> _What the task requires_: Repeat precisely the span of lines below that opens with the line containing "(634, 176) = (546, 152): none" and closes with the line containing "(534, 556) = (513, 314): grey", both included.

> _Source material_:

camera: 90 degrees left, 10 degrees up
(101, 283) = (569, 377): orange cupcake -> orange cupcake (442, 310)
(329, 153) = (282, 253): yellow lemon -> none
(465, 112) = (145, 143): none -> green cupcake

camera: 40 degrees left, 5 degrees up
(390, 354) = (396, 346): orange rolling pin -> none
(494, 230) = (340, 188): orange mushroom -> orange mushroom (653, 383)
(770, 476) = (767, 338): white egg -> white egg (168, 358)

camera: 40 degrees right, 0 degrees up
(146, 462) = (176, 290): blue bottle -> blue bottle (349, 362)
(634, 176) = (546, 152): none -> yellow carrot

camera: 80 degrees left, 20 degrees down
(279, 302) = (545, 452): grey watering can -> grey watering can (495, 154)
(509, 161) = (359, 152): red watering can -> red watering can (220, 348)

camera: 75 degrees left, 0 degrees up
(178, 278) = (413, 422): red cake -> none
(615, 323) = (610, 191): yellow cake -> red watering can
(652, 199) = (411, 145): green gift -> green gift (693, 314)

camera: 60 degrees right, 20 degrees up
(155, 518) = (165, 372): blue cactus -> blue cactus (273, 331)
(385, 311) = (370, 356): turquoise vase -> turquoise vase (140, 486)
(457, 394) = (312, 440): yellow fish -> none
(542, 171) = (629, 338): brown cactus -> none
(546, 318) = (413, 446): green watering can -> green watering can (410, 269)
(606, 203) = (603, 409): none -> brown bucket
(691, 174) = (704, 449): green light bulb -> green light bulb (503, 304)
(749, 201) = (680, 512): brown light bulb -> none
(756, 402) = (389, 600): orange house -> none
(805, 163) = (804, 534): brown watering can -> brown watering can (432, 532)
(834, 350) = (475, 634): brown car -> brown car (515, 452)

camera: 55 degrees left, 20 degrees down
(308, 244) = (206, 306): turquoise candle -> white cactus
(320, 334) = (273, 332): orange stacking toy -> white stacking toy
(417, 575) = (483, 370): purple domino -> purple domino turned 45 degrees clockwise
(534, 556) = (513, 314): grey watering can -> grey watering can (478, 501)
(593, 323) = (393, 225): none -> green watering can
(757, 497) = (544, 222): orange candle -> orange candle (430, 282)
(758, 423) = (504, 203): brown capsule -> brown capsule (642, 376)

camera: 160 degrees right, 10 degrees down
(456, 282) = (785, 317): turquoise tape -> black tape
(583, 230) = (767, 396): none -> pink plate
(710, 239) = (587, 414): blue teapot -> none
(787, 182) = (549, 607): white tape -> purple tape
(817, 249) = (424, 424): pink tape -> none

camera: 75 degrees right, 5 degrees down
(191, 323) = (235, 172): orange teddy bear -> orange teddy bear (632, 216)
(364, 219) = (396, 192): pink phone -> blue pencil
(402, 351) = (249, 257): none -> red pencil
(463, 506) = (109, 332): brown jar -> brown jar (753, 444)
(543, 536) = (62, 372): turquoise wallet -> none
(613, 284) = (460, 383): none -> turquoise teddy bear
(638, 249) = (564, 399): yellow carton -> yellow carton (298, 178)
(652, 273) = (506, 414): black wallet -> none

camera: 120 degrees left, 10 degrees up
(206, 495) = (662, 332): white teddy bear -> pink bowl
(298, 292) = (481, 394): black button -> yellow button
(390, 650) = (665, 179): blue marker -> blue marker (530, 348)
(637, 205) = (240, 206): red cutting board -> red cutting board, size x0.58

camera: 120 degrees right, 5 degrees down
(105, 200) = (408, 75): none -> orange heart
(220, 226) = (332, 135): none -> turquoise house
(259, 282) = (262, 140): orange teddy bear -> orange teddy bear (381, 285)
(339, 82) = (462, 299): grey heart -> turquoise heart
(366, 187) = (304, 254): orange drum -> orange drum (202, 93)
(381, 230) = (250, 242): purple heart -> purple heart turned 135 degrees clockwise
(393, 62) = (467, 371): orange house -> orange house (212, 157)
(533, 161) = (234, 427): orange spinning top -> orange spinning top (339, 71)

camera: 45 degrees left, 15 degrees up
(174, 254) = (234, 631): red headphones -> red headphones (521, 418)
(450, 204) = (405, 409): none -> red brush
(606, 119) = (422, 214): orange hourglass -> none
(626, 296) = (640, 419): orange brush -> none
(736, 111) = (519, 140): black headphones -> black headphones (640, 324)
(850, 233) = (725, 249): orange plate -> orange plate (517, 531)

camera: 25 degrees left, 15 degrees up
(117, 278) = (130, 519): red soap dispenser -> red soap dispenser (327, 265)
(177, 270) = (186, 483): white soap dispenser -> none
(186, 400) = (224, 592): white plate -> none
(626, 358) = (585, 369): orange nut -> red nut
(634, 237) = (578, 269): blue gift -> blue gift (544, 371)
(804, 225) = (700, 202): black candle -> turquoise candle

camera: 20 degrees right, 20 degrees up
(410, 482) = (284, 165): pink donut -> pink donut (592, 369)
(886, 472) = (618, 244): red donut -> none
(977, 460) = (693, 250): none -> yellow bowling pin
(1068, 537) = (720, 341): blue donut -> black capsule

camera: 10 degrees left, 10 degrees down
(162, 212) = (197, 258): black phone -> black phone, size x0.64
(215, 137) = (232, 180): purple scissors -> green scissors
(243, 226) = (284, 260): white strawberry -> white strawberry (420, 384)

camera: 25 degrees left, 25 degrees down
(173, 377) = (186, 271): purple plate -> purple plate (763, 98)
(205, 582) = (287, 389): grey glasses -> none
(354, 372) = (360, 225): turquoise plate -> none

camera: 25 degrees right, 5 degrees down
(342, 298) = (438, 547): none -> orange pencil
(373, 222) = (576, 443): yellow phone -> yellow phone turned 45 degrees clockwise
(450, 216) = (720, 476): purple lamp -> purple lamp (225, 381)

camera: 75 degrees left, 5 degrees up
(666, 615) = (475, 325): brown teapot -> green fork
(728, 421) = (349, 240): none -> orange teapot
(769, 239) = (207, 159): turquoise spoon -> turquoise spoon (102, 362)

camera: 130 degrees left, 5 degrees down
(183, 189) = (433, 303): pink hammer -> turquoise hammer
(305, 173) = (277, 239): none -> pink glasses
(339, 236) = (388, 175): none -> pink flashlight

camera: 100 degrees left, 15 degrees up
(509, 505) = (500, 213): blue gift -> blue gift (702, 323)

> _Exercise result_:
(634, 176) = (546, 152): none -> yellow carrot

camera: 80 degrees left, 20 degrees down
(279, 302) = (545, 452): grey watering can -> grey watering can (495, 154)
(509, 161) = (359, 152): red watering can -> red watering can (220, 348)

camera: 75 degrees left, 0 degrees up
(178, 278) = (413, 422): red cake -> none
(615, 323) = (610, 191): yellow cake -> red watering can
(652, 199) = (411, 145): green gift -> green gift (693, 314)

camera: 60 degrees right, 20 degrees up
(155, 518) = (165, 372): blue cactus -> blue cactus (273, 331)
(385, 311) = (370, 356): turquoise vase -> turquoise vase (140, 486)
(457, 394) = (312, 440): yellow fish -> none
(542, 171) = (629, 338): brown cactus -> none
(546, 318) = (413, 446): green watering can -> green watering can (410, 269)
(606, 203) = (603, 409): none -> brown bucket
(691, 174) = (704, 449): green light bulb -> green light bulb (503, 304)
(749, 201) = (680, 512): brown light bulb -> none
(756, 402) = (389, 600): orange house -> none
(805, 163) = (804, 534): brown watering can -> brown watering can (432, 532)
(834, 350) = (475, 634): brown car -> brown car (515, 452)

camera: 55 degrees left, 20 degrees down
(308, 244) = (206, 306): turquoise candle -> white cactus
(320, 334) = (273, 332): orange stacking toy -> white stacking toy
(417, 575) = (483, 370): purple domino -> purple domino turned 45 degrees clockwise
(534, 556) = (513, 314): grey watering can -> grey watering can (478, 501)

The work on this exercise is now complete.